» **EXERCISE OBJECTIVE**
Could you restate exactly the lines that begin at the line with "(225, 251) = (540, 218): pink" and end at the final line of the data?

*** Opening EXTRACTED DATA ***

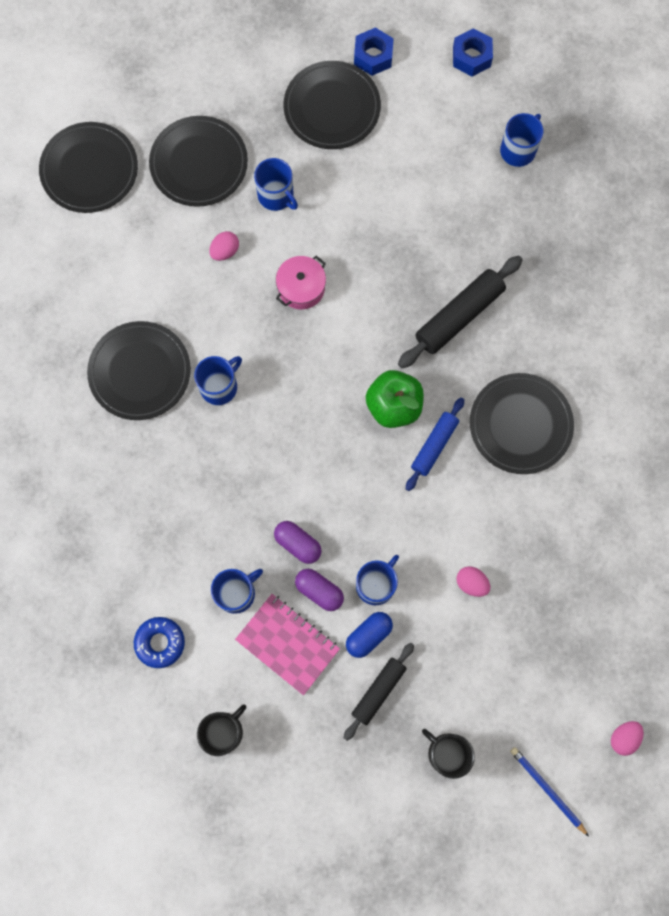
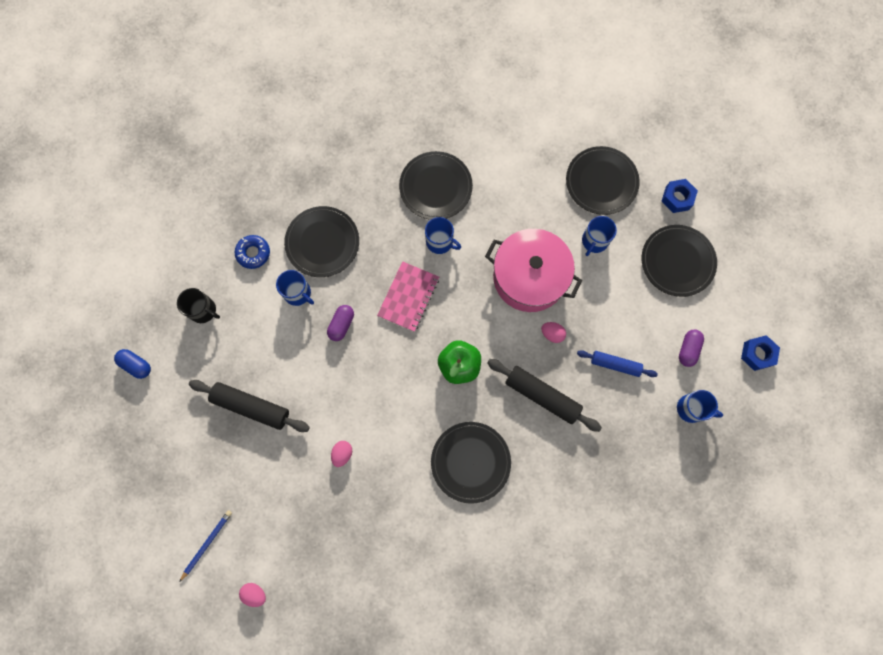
camera: 75 degrees right, 0 degrees up
(89, 170) = (572, 112): black plate -> black plate (322, 243)
(225, 251) = (540, 218): pink egg -> pink egg (552, 334)
(287, 644) = (270, 336): pink notebook -> pink notebook (408, 297)
(301, 288) = (529, 277): pink pot -> pink pot, size x2.09
(319, 591) = (312, 348): purple capsule -> purple capsule (688, 349)
(368, 635) = (289, 390): blue capsule -> blue capsule (136, 365)
(373, 56) = (730, 280): blue nut -> blue nut (677, 198)
(376, 584) = (326, 386): blue mug -> none
(378, 691) = (251, 407): black rolling pin -> black rolling pin, size x1.56
(434, 446) = (437, 402): blue rolling pin -> blue rolling pin (615, 364)
(447, 752) = (218, 465): black mug -> none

*** Closing EXTRACTED DATA ***

» **YOUR RESPONSE**
(225, 251) = (540, 218): pink egg -> pink egg (552, 334)
(287, 644) = (270, 336): pink notebook -> pink notebook (408, 297)
(301, 288) = (529, 277): pink pot -> pink pot, size x2.09
(319, 591) = (312, 348): purple capsule -> purple capsule (688, 349)
(368, 635) = (289, 390): blue capsule -> blue capsule (136, 365)
(373, 56) = (730, 280): blue nut -> blue nut (677, 198)
(376, 584) = (326, 386): blue mug -> none
(378, 691) = (251, 407): black rolling pin -> black rolling pin, size x1.56
(434, 446) = (437, 402): blue rolling pin -> blue rolling pin (615, 364)
(447, 752) = (218, 465): black mug -> none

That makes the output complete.